The answer must be a single number: how many lines below contain "rosa".

Saved entries:
----

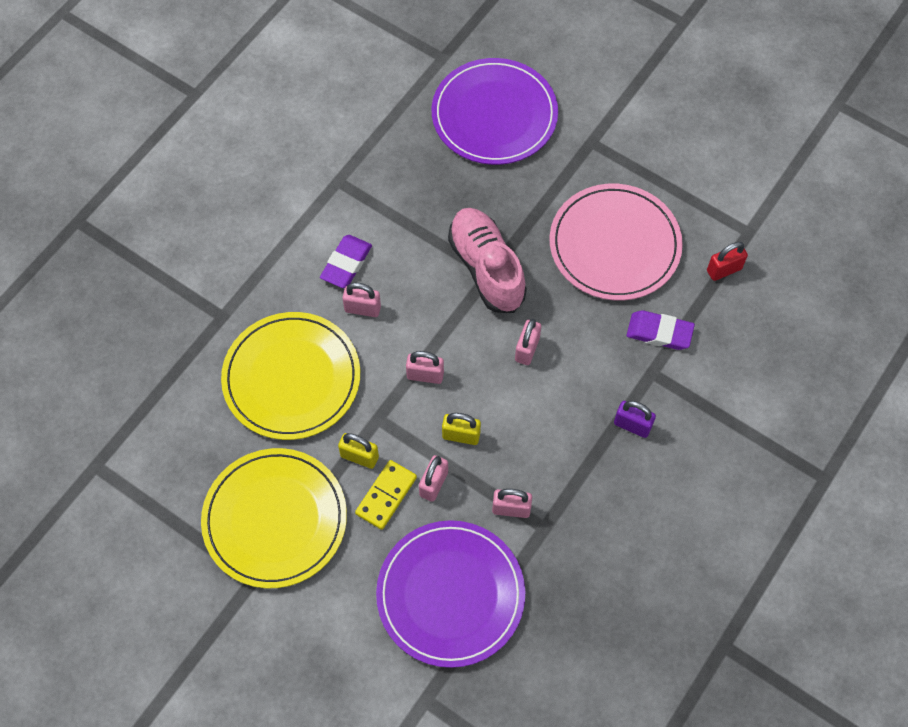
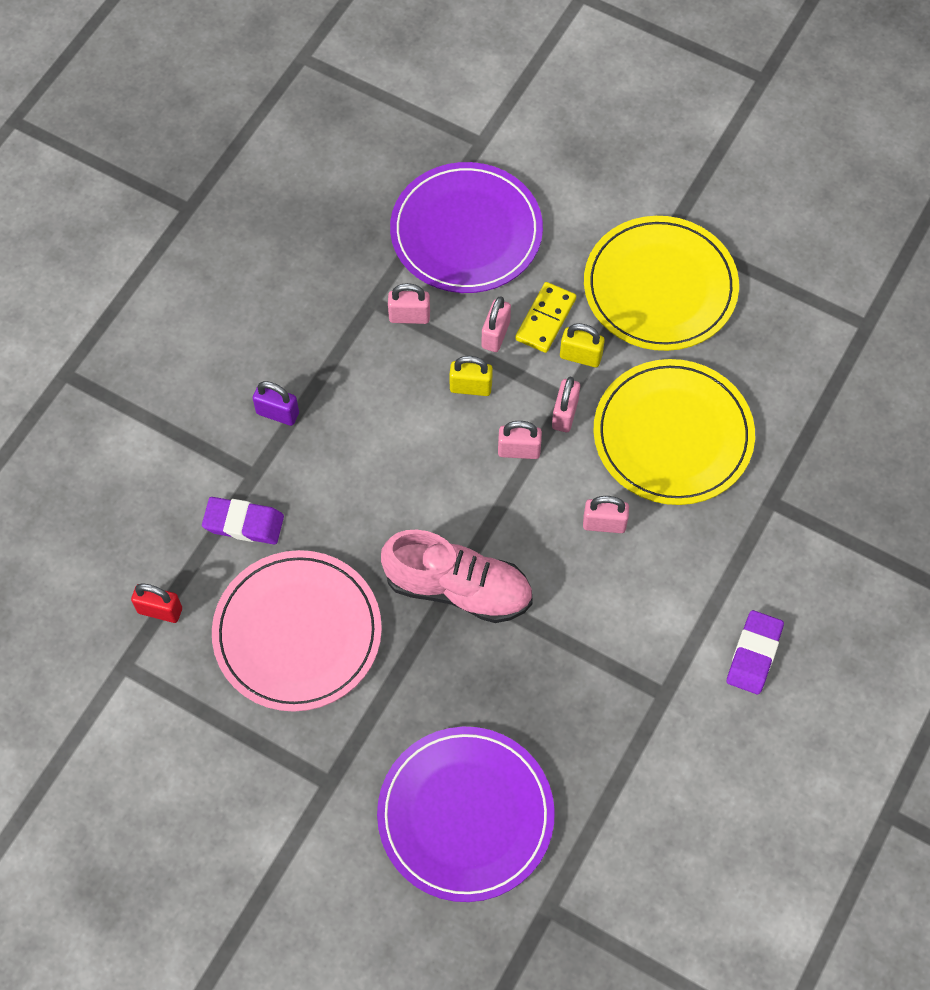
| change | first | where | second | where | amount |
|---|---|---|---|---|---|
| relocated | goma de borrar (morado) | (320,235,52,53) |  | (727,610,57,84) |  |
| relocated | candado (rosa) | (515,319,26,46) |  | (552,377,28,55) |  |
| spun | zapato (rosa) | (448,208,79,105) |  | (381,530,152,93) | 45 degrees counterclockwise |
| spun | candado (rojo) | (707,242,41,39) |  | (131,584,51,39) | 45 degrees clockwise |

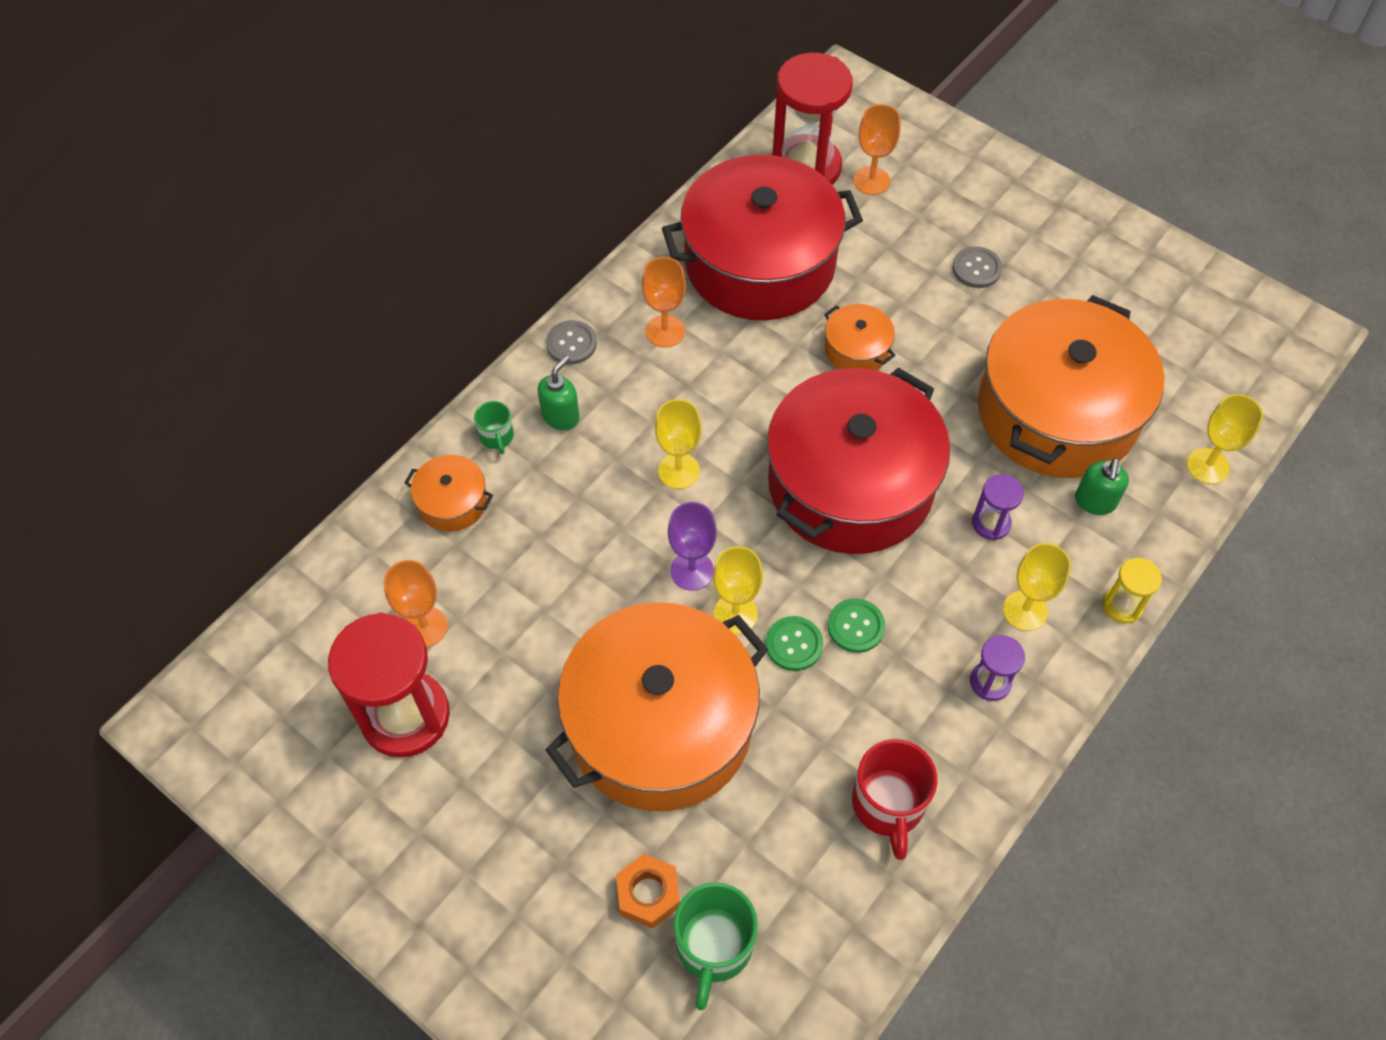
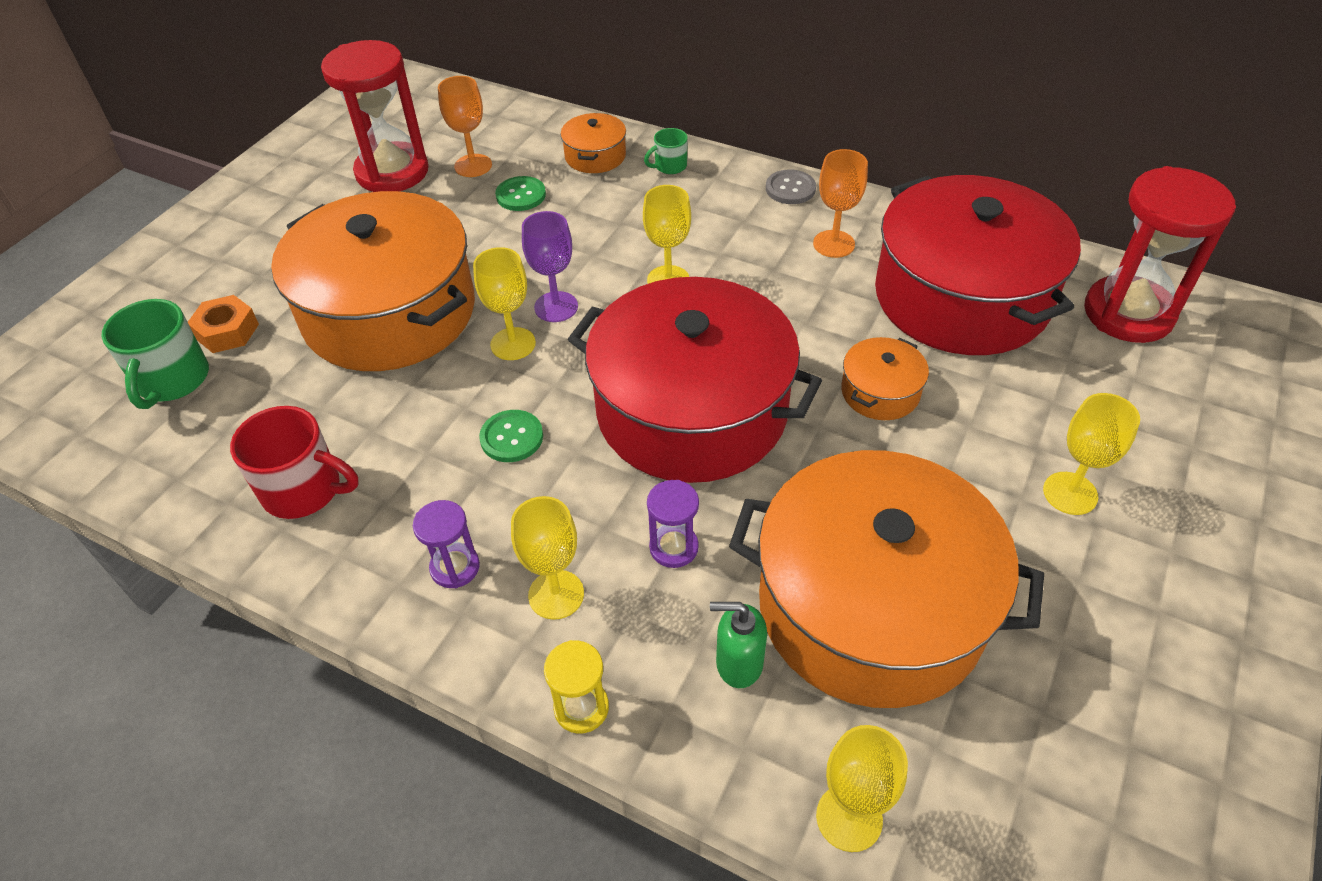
| change | first | where | second | where | amount |
|---|---|---|---|---|---|
| missing | dispensador de jabón (verde) | (538,356,42,74) |  |  |  |
| missing | copa (naranja) | (853,104,48,91) |  |  |  |
| relocated | botón (verde) | (766,616,57,55) |  | (495,176,51,35) |  |
| exchanged | botón (gris) | (952,246,50,42) | copa (amarillo) | (1043,393,97,122) |  |
| spun | taza (verde) | (674,882,84,129) |  | (102,299,107,110) | 90 degrees counterclockwise |
| spun | taza (rojo) | (852,739,85,121) |  | (230,406,129,113) | 150 degrees counterclockwise |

----

**Response below:**
2